[Opening DATA SEGMENT section]

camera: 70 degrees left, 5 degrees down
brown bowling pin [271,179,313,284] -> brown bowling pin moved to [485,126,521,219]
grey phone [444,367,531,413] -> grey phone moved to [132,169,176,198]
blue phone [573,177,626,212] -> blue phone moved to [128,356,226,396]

[Closing DATA SEGMENT section]

## WORK ITEM
All the lines above should appear again in the answer, exactly as written.

## EXERCISE ANSWER
camera: 70 degrees left, 5 degrees down
brown bowling pin [271,179,313,284] -> brown bowling pin moved to [485,126,521,219]
grey phone [444,367,531,413] -> grey phone moved to [132,169,176,198]
blue phone [573,177,626,212] -> blue phone moved to [128,356,226,396]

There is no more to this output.